*Job item*
Omit the images and retype the records verbatim.

*Materials provided*

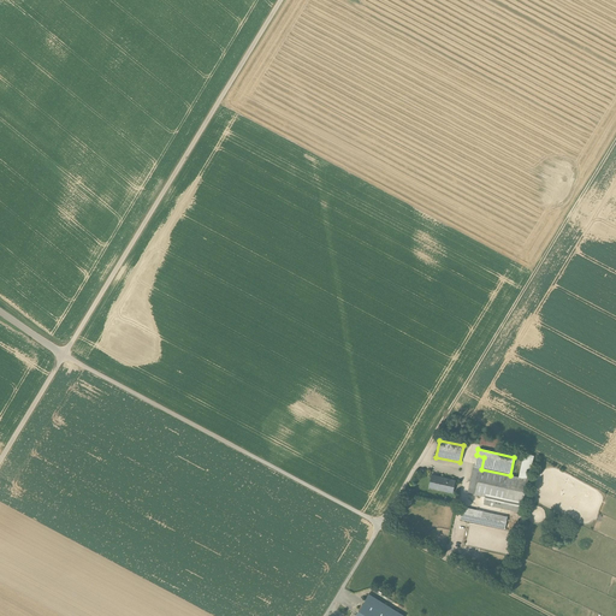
[(527,478),(532,455),(522,452),(517,477),(527,478)]
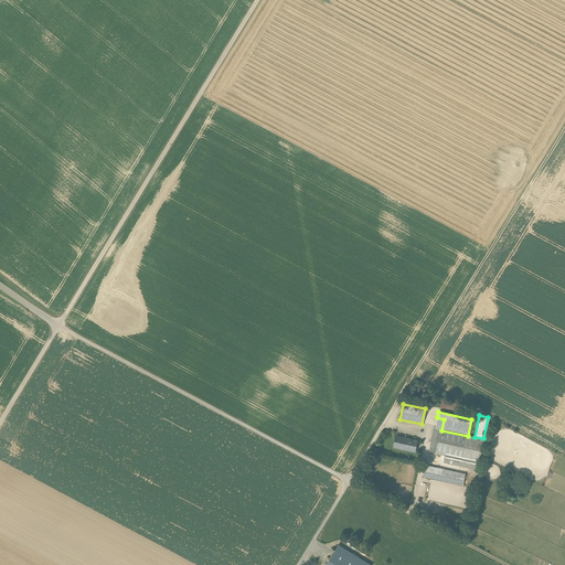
[(436,454),(441,430),(444,419),(437,417),(432,443),(434,444),(433,452),(436,454)]
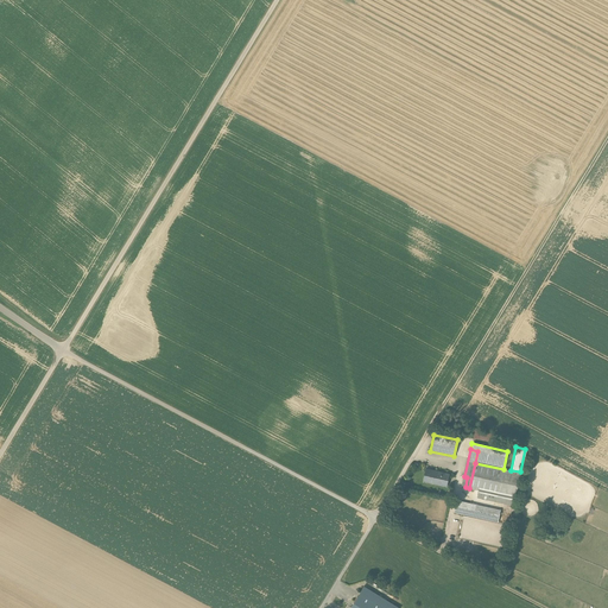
[(475,463),(469,488),(480,491),(479,496),(513,505),(520,473),(504,469),(475,463)]
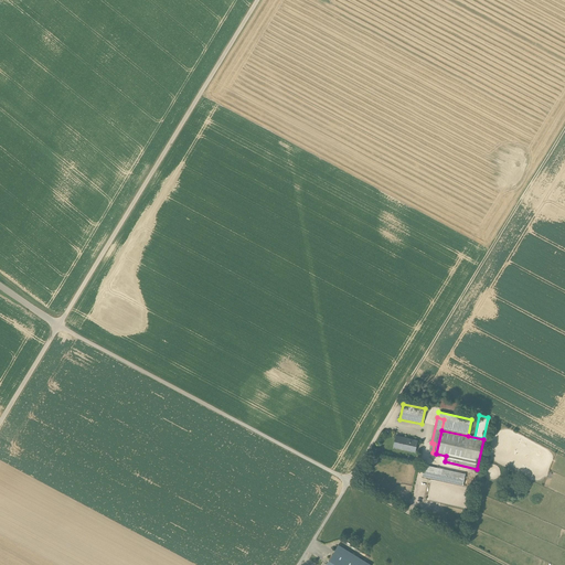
[(417,440),(395,436),(393,448),(414,452),(417,440)]
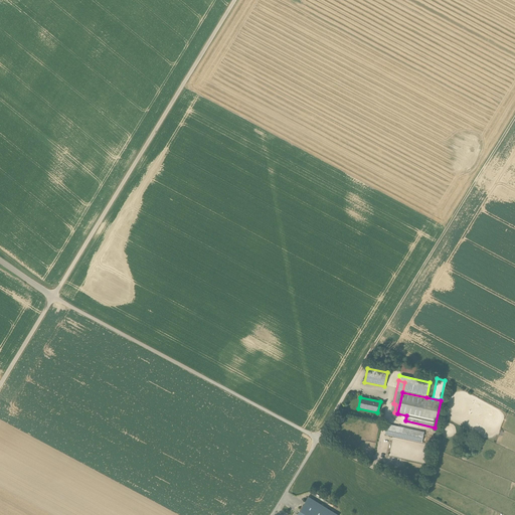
[(423,432),(387,423),(385,434),(421,442),(423,432)]
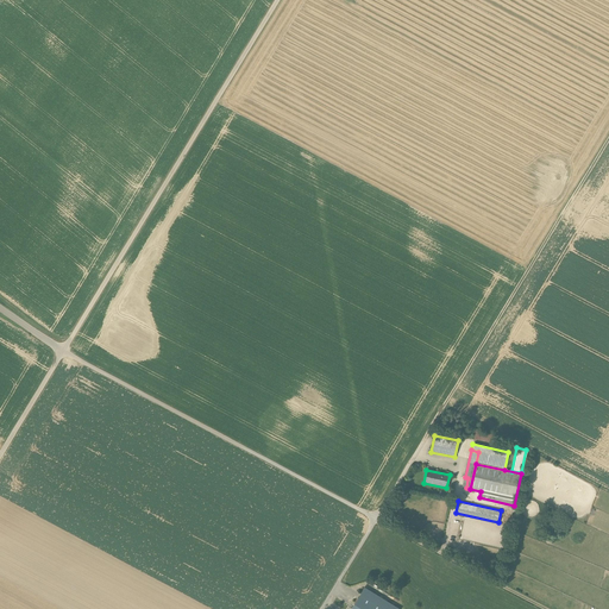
[(400,608),(364,588),(353,606),(359,608),(400,608)]
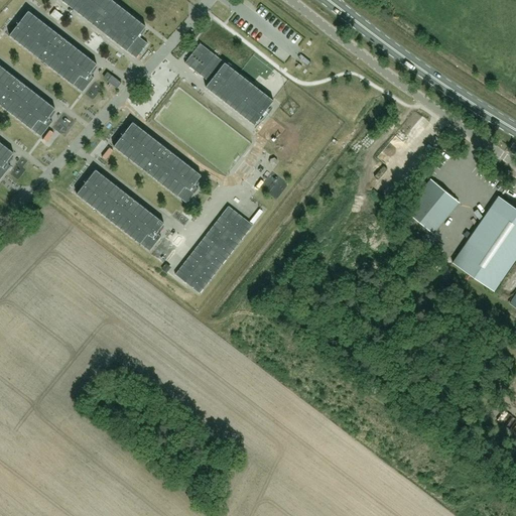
[(145,26),(112,0),(61,0),(136,58),(147,43),(138,35),(145,26)]
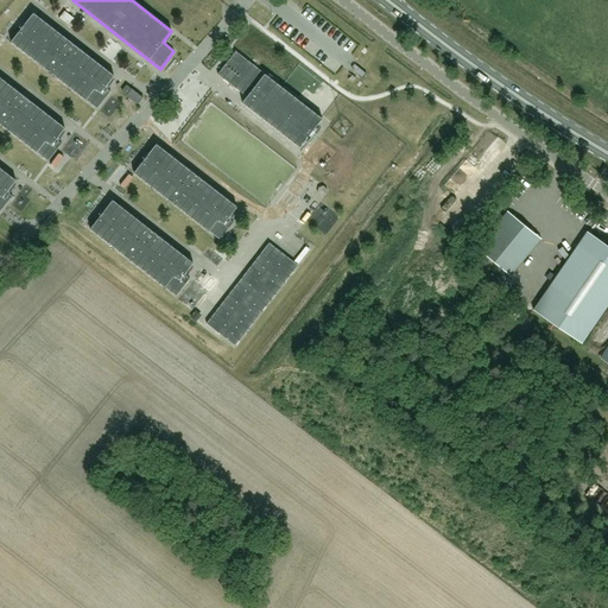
[(114,75),(33,12),(11,42),(96,108),(111,92),(105,87),(114,75)]
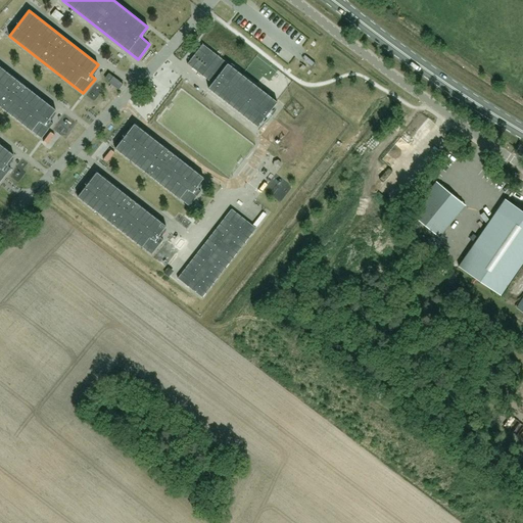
[(277,102),(202,44),(187,63),(211,83),(207,88),(257,127),(277,102)]
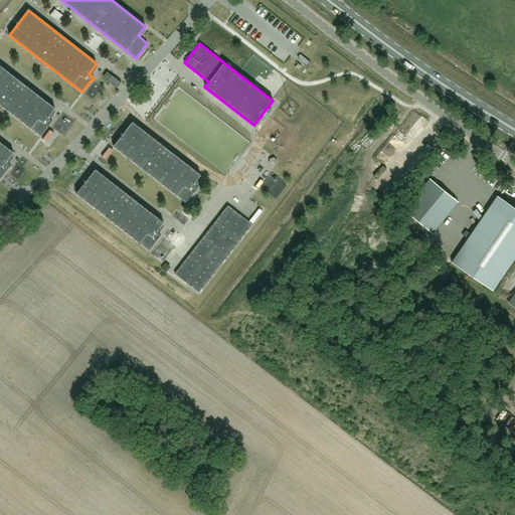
[(54,108),(0,64),(0,105),(40,136),(52,122),(47,118),(54,108)]
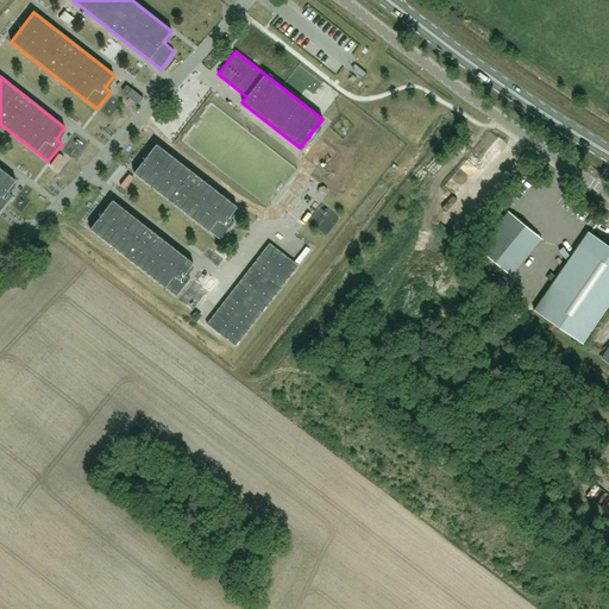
[(126,95),(138,105),(143,98),(132,89),(126,95)]
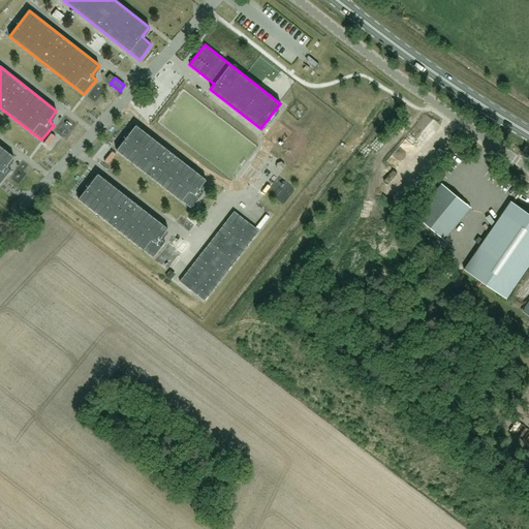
[(206,180),(135,125),(116,150),(191,209),(203,193),(198,189),(206,180)]
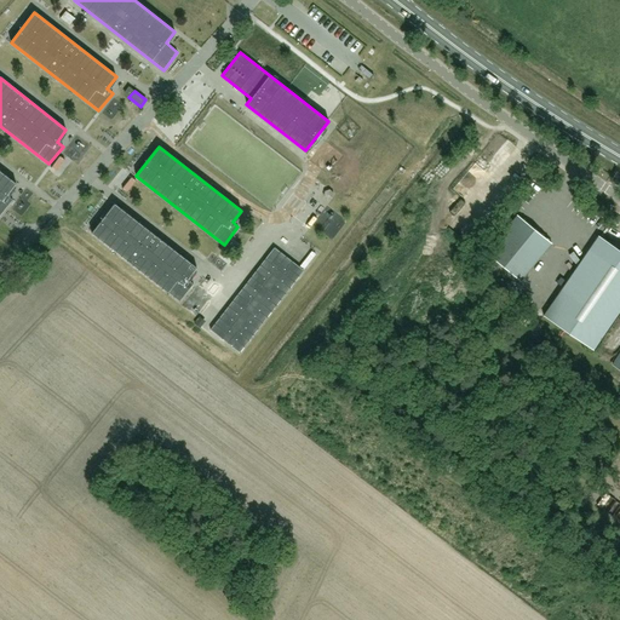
[(457,164),(463,167),(469,160),(464,155),(457,164)]
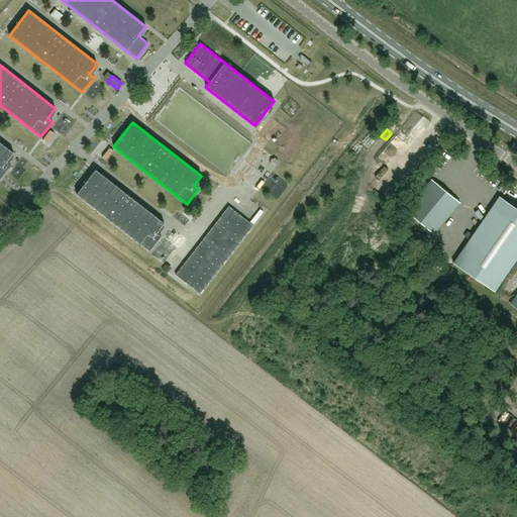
[(13,152),(0,142),(0,180),(10,167),(6,163),(13,152)]
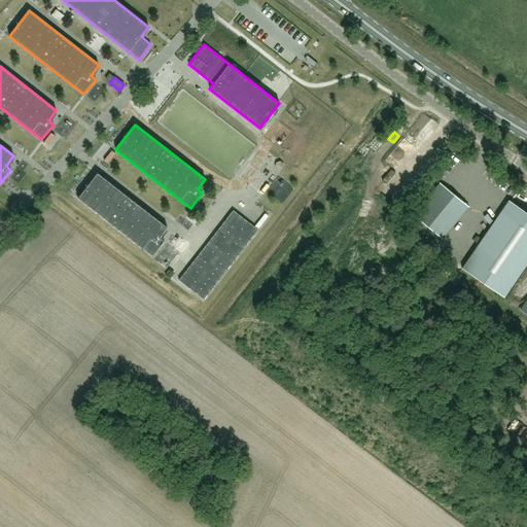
[(167,227),(97,173),(78,199),(152,256),(165,241),(160,238),(167,227)]
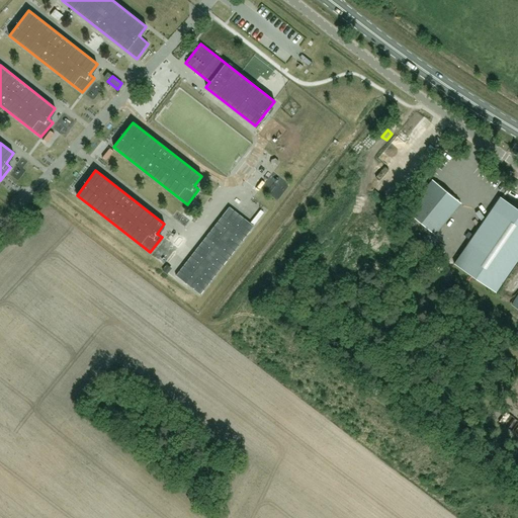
[(459,202),(456,200),(433,181),(414,204),(408,212),(435,235),(454,211),(452,209),(459,202)]
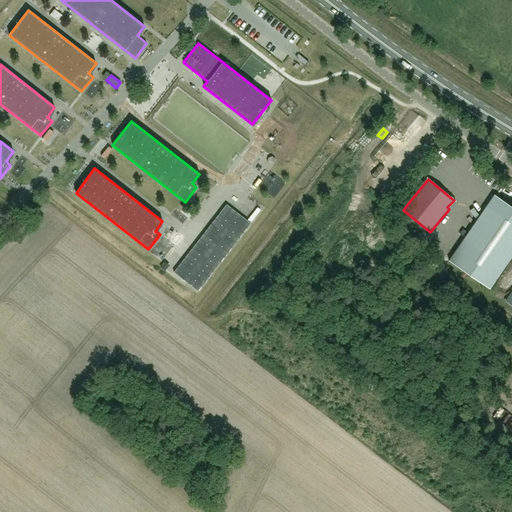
[(491,287),(511,256),(511,204),(495,193),(449,259),(491,287)]
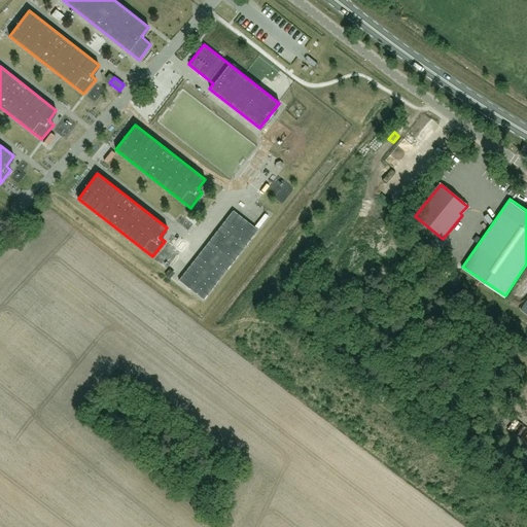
[(258,231),(234,211),(179,280),(204,300),(258,231)]
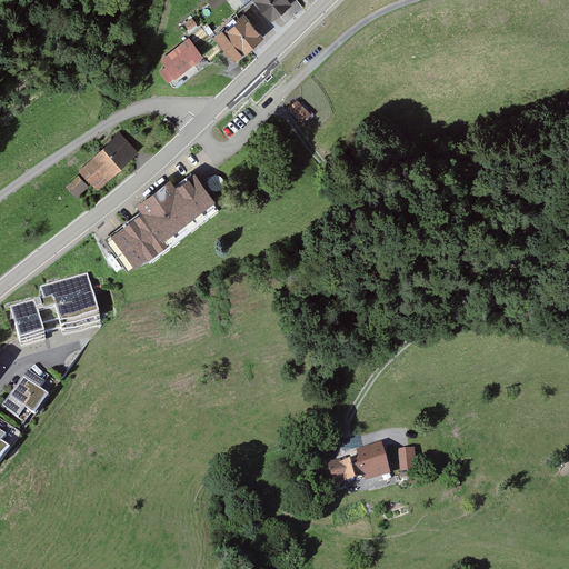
[(252,0),(268,20),(292,2),(290,0),(252,0)]
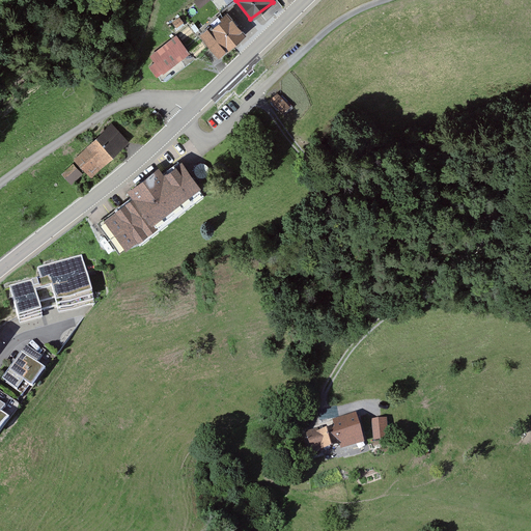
[(201,35),(218,54),(245,31),(229,12),(201,35)]
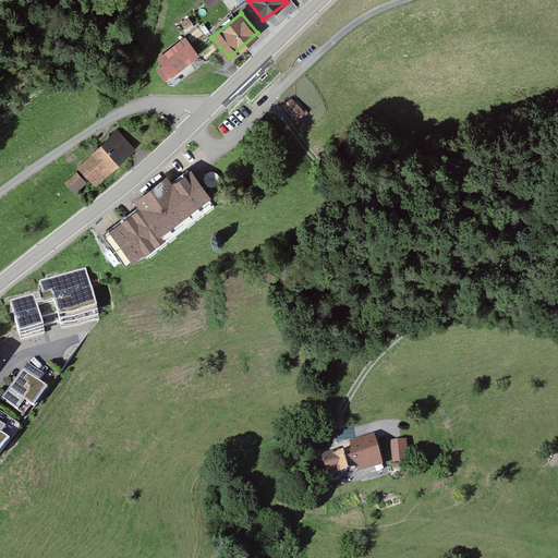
[(162,64),(156,69),(165,80),(199,52),(186,36),(157,59),(162,64)]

*Result of this exercise*
[(527,478),(532,455),(522,452),(517,477),(527,478)]
[(436,454),(441,430),(444,419),(437,417),(432,443),(434,444),(433,452),(436,454)]
[(475,463),(469,488),(480,491),(479,496),(513,505),(520,473),(504,469),(475,463)]
[(417,440),(395,436),(393,448),(414,452),(417,440)]
[(423,432),(387,423),(385,434),(421,442),(423,432)]
[(400,608),(364,588),(353,606),(359,608),(400,608)]
[(145,26),(112,0),(61,0),(136,58),(147,43),(138,35),(145,26)]
[(114,75),(33,12),(11,42),(96,108),(111,92),(105,87),(114,75)]
[(277,102),(202,44),(187,63),(211,83),(207,88),(257,127),(277,102)]
[(54,108),(0,64),(0,105),(40,136),(52,122),(47,118),(54,108)]
[(126,95),(138,105),(143,98),(132,89),(126,95)]
[(206,180),(135,125),(116,150),(191,209),(203,193),(198,189),(206,180)]
[(457,164),(463,167),(469,160),(464,155),(457,164)]
[(13,152),(0,142),(0,180),(10,167),(6,163),(13,152)]
[(167,227),(97,173),(78,199),(152,256),(165,241),(160,238),(167,227)]
[(459,202),(456,200),(433,181),(414,204),(408,212),(435,235),(454,211),(452,209),(459,202)]
[(491,287),(511,256),(511,204),(495,193),(449,259),(491,287)]
[(258,231),(234,211),(179,280),(204,300),(258,231)]
[(252,0),(268,20),(292,2),(290,0),(252,0)]
[(201,35),(218,54),(245,31),(229,12),(201,35)]
[(162,64),(156,69),(165,80),(199,52),(186,36),(157,59),(162,64)]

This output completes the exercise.